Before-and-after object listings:

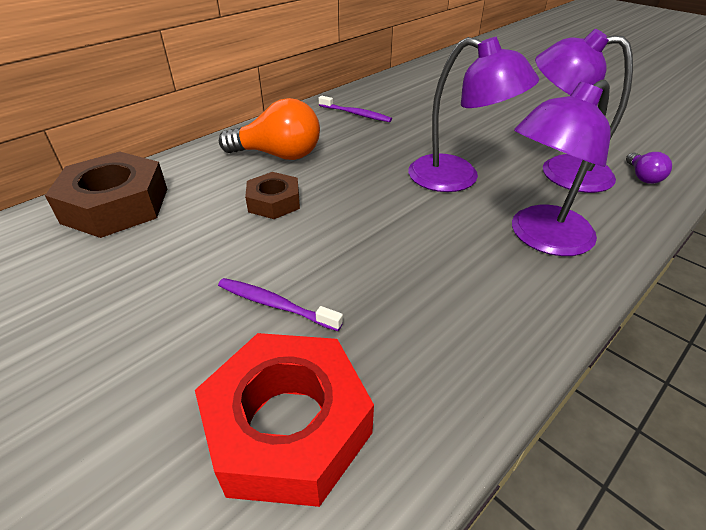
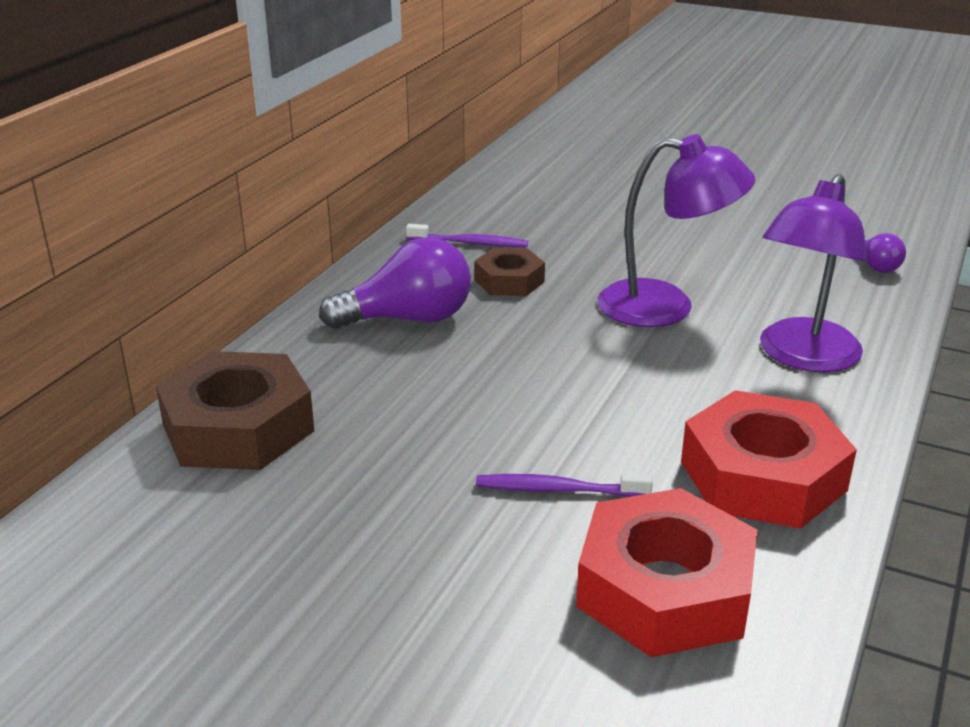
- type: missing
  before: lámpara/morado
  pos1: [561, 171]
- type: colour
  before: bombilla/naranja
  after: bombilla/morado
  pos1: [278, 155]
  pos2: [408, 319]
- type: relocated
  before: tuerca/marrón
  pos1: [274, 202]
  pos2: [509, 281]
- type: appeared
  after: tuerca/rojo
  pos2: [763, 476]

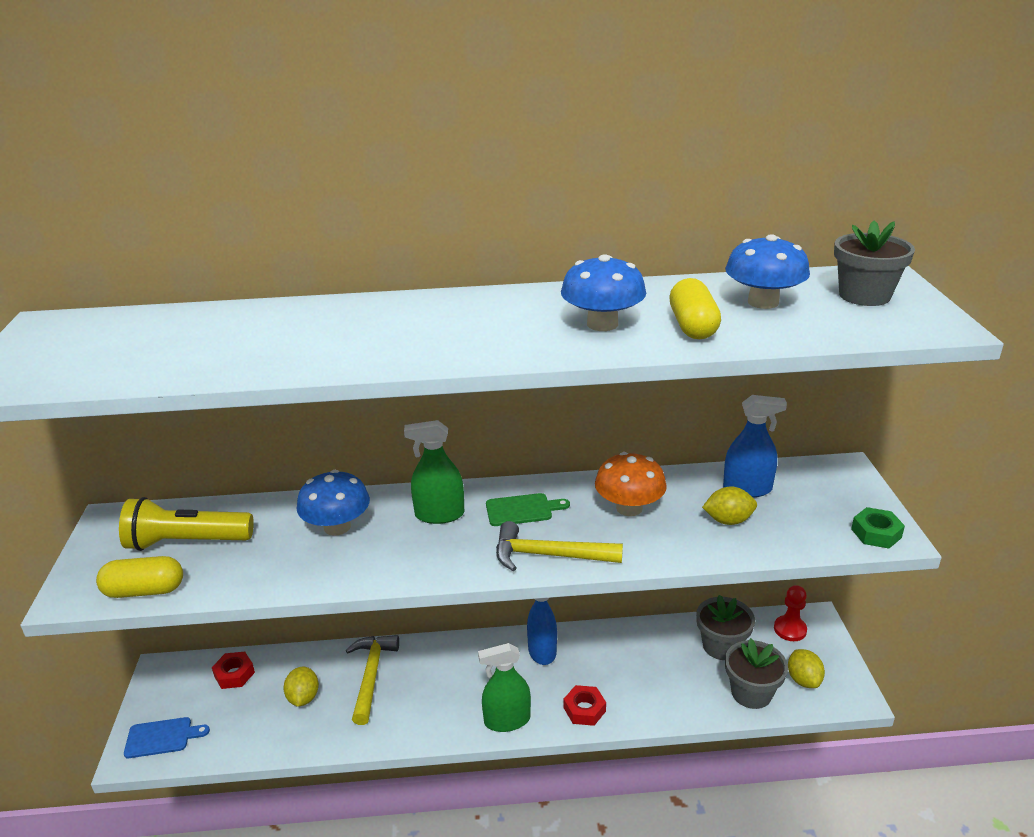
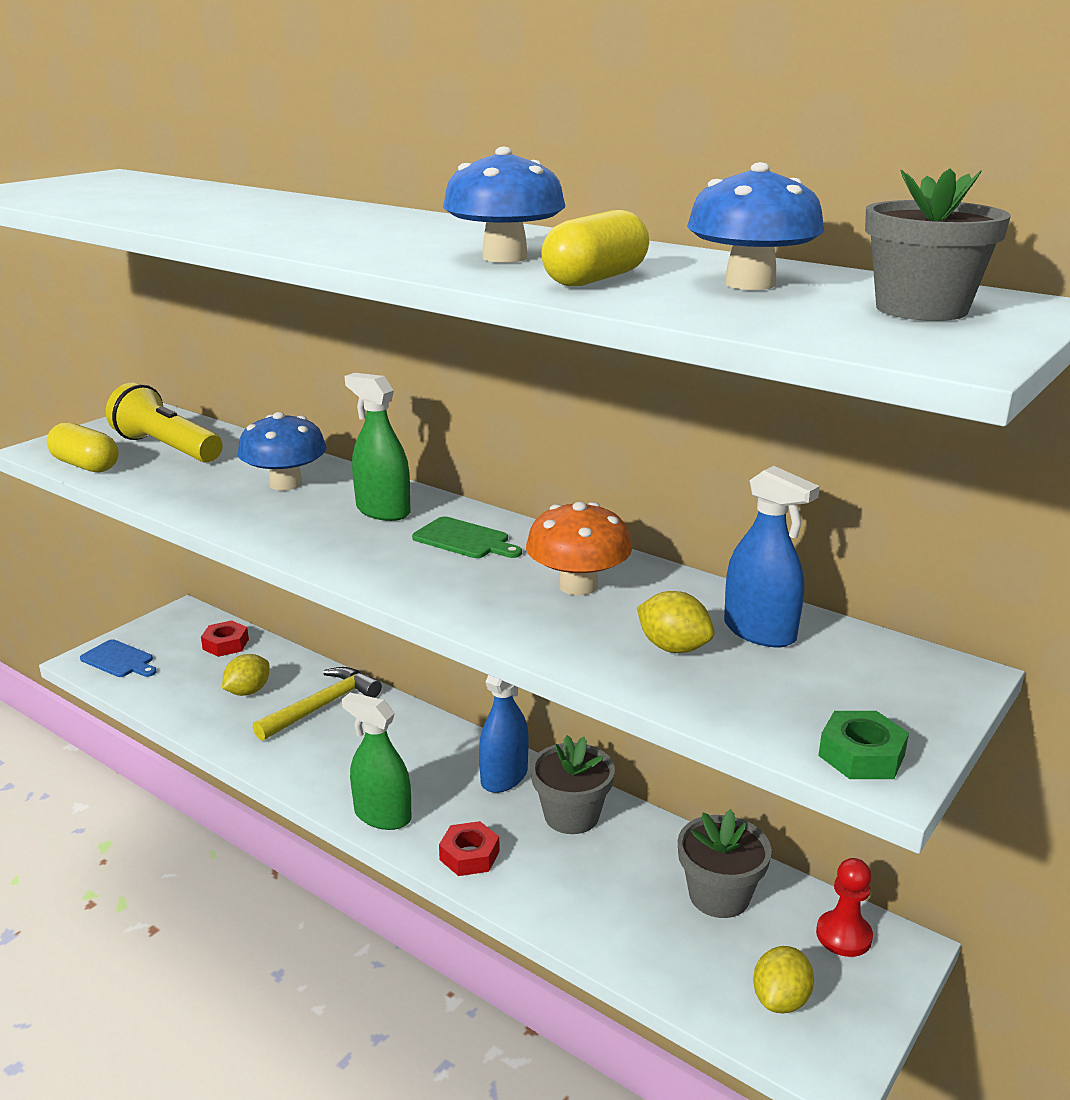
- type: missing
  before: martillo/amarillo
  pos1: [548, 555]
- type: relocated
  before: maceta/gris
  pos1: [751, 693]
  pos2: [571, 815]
--
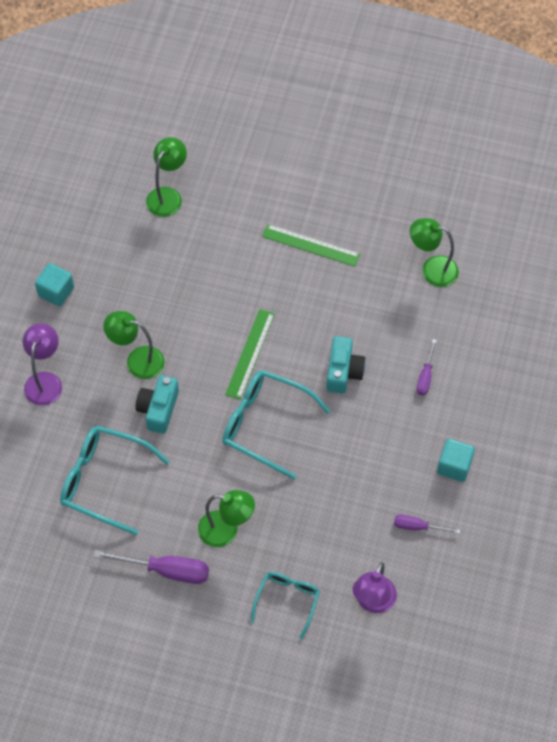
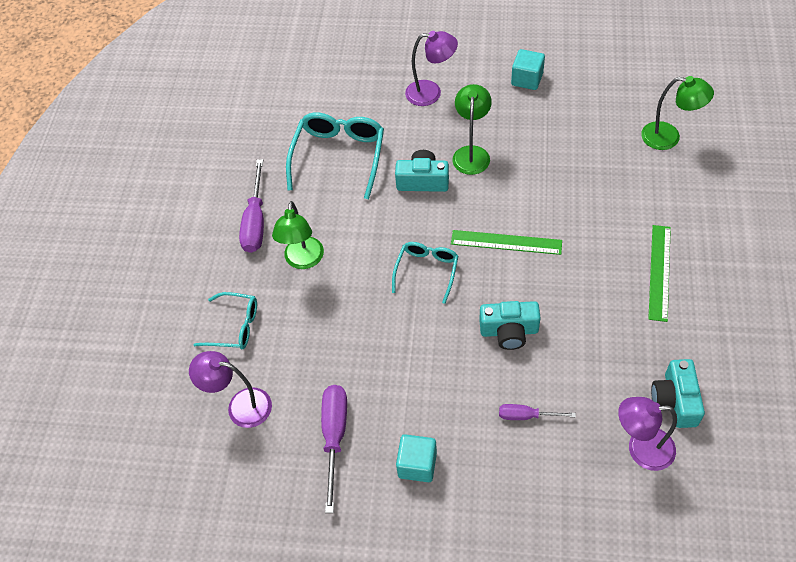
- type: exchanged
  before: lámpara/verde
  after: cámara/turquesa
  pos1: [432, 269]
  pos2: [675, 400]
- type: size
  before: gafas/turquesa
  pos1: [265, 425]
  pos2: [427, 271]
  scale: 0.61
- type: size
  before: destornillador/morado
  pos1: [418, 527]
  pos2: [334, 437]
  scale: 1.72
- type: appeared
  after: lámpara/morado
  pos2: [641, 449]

Instructions for the task: Which of the lines above mention the word "bombilla"? Pull those lines out.

Task result:
  before: bombilla/naranja
  after: bombilla/morado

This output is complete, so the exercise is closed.